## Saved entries

|---|

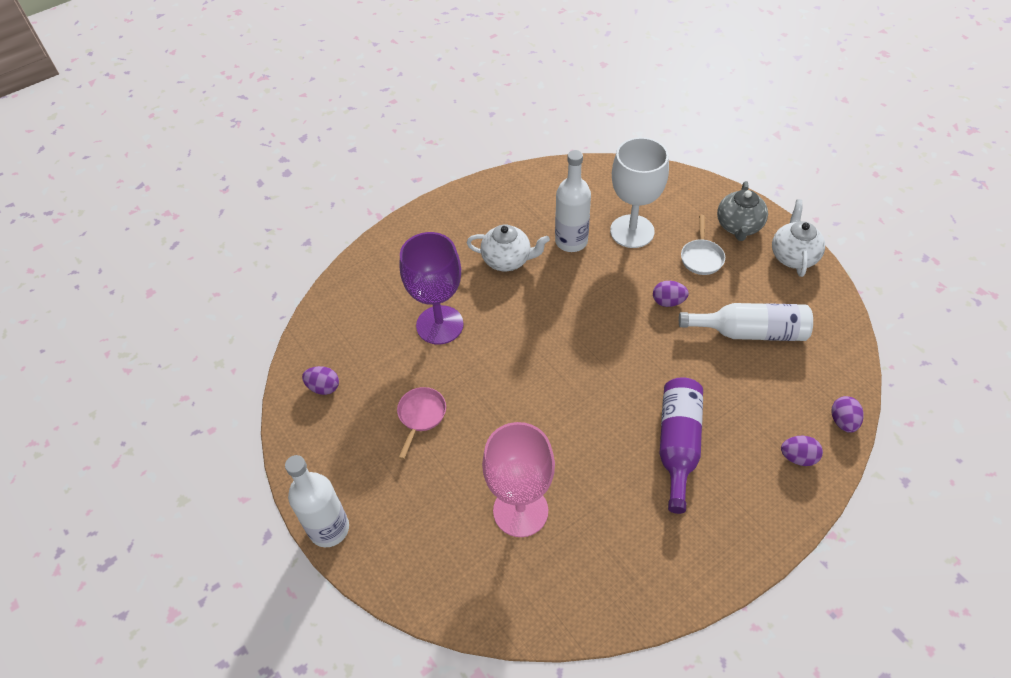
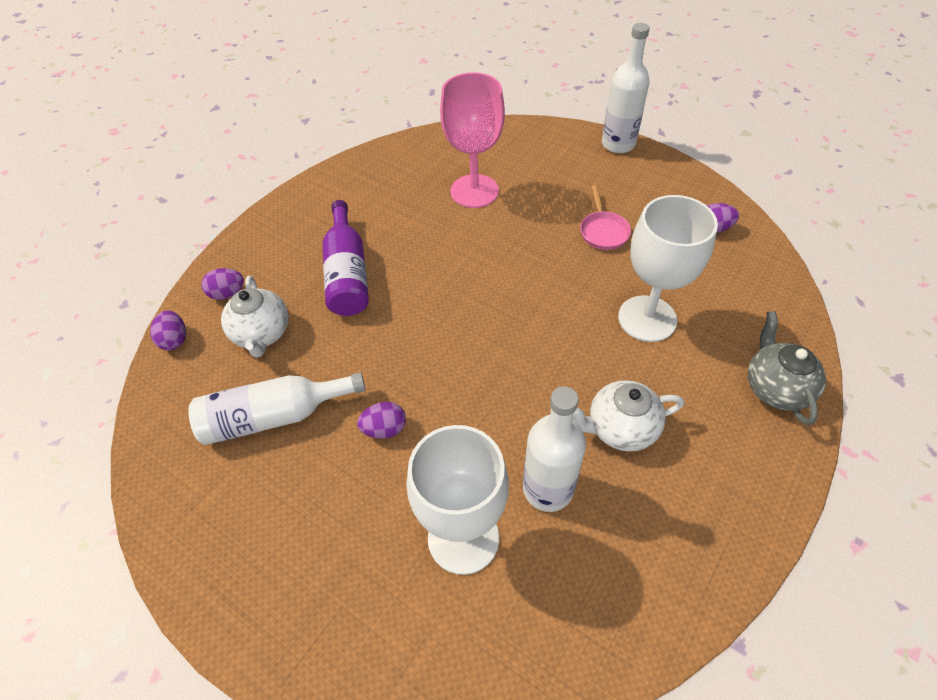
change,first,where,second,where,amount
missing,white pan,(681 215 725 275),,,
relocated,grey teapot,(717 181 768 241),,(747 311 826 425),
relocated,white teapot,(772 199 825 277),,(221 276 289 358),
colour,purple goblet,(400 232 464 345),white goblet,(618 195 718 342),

|---|

## Task to carry out
Starting with the line that contains "relocated,white teapot,(772 199", restate every line up to and including the last one above, exactly.

## Answer section
relocated,white teapot,(772 199 825 277),,(221 276 289 358),
colour,purple goblet,(400 232 464 345),white goblet,(618 195 718 342),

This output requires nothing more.